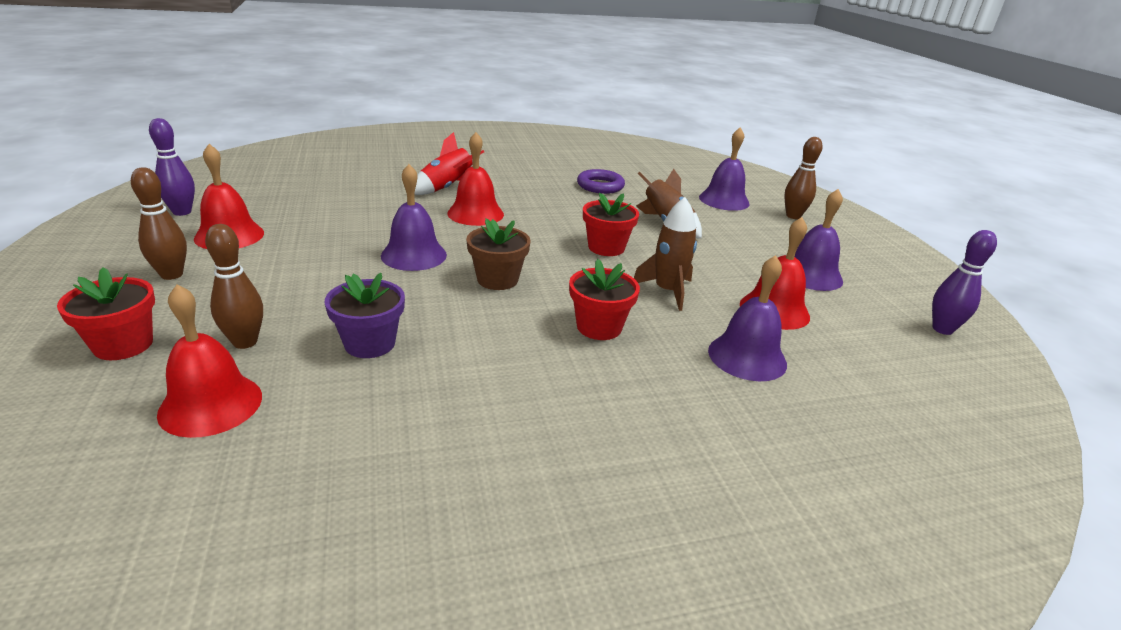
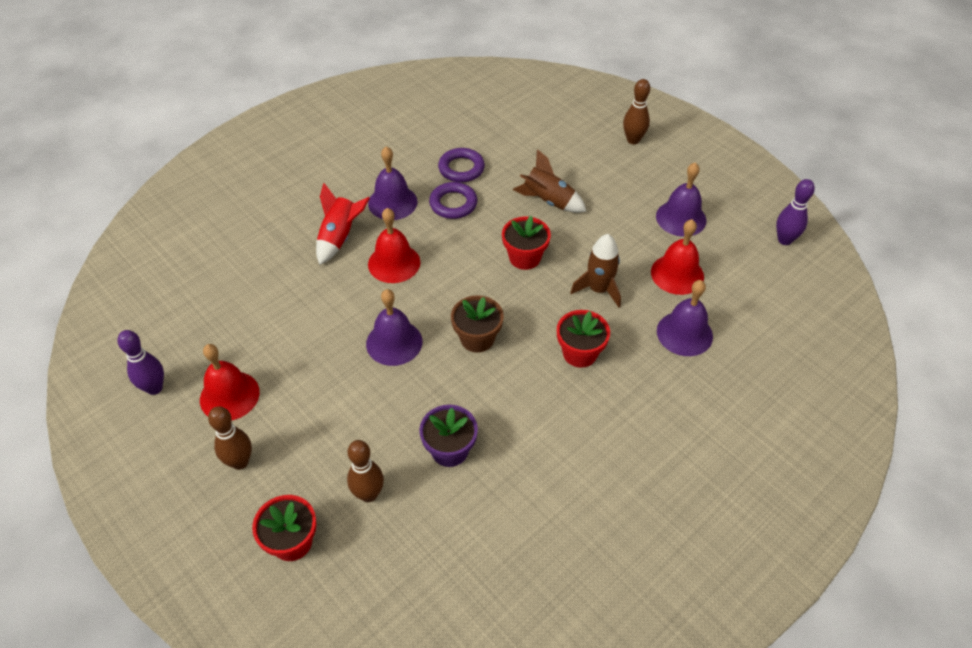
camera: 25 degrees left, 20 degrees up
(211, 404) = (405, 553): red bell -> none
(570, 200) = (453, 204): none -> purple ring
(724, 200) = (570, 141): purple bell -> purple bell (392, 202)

§ §

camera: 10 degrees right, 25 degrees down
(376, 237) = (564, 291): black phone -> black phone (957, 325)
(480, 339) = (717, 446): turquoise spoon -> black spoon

§ §

:: What you are asked to do ::
Looking back over the data above, restate word for word the lines that begin at the line with "camera: 25 degrees left, 20 degrees up" and end at the line with "(724, 200) = (570, 141): purple", inclusive.

:: Result of the exercise ::
camera: 25 degrees left, 20 degrees up
(211, 404) = (405, 553): red bell -> none
(570, 200) = (453, 204): none -> purple ring
(724, 200) = (570, 141): purple bell -> purple bell (392, 202)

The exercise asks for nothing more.